-- start INPUT FOR THIS TASK --
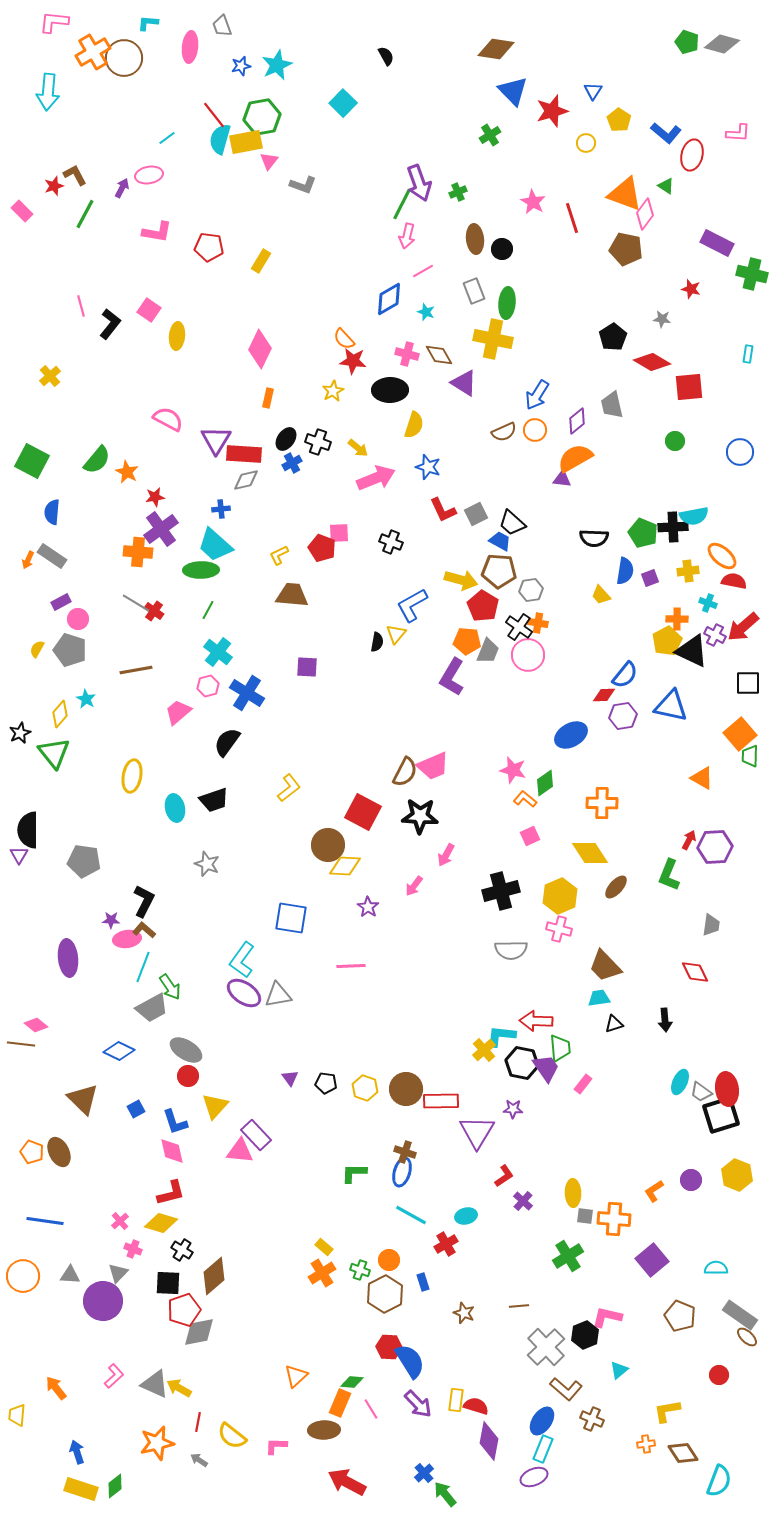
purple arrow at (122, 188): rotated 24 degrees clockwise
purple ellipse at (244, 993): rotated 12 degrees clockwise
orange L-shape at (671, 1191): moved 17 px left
-- end INPUT FOR THIS TASK --
-- start INPUT FOR THIS TASK --
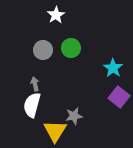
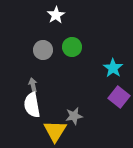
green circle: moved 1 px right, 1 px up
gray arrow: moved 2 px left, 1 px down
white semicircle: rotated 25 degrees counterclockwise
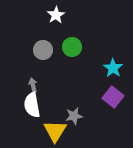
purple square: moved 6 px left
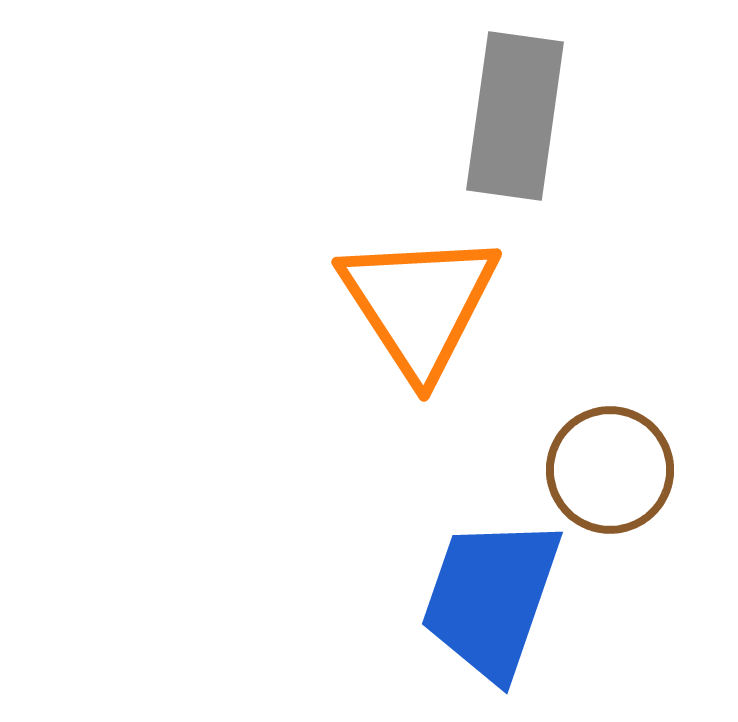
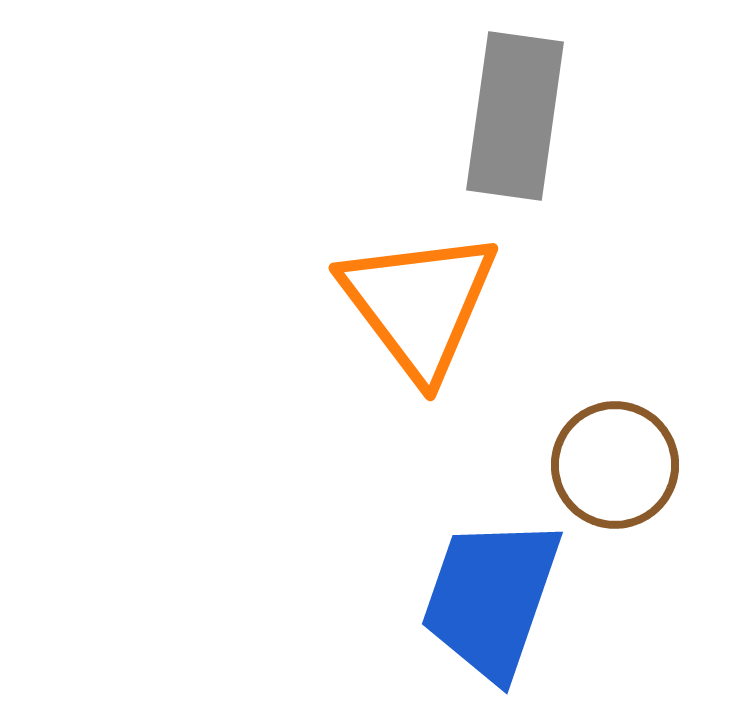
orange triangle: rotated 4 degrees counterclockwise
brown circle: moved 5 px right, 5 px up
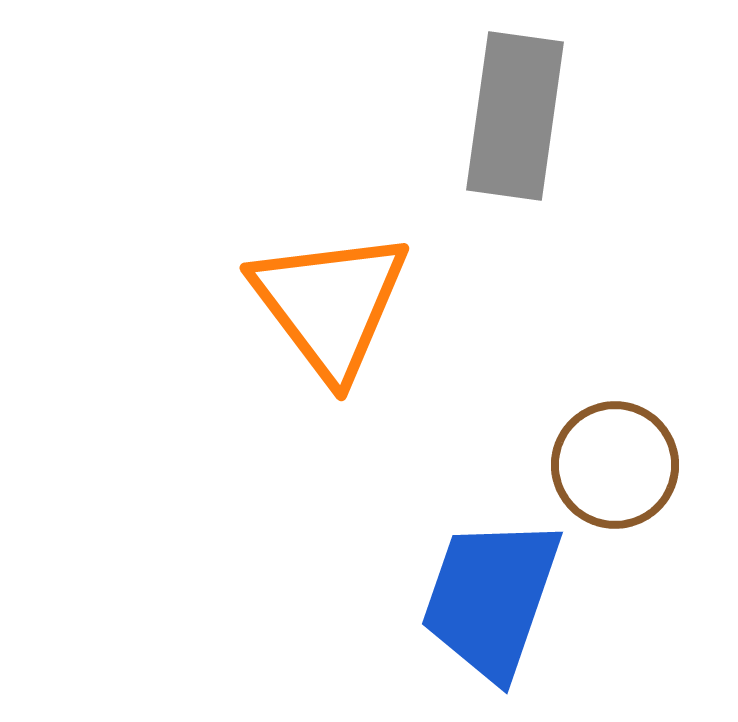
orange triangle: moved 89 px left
-- end INPUT FOR THIS TASK --
» **DIRECTION**
Identify each line of the material above that contains the word "orange" and copy those lines out, treating case as significant.

» **ANSWER FOR THIS EXERCISE**
orange L-shape at (671, 1191): moved 17 px left
orange triangle: rotated 4 degrees counterclockwise
orange triangle: moved 89 px left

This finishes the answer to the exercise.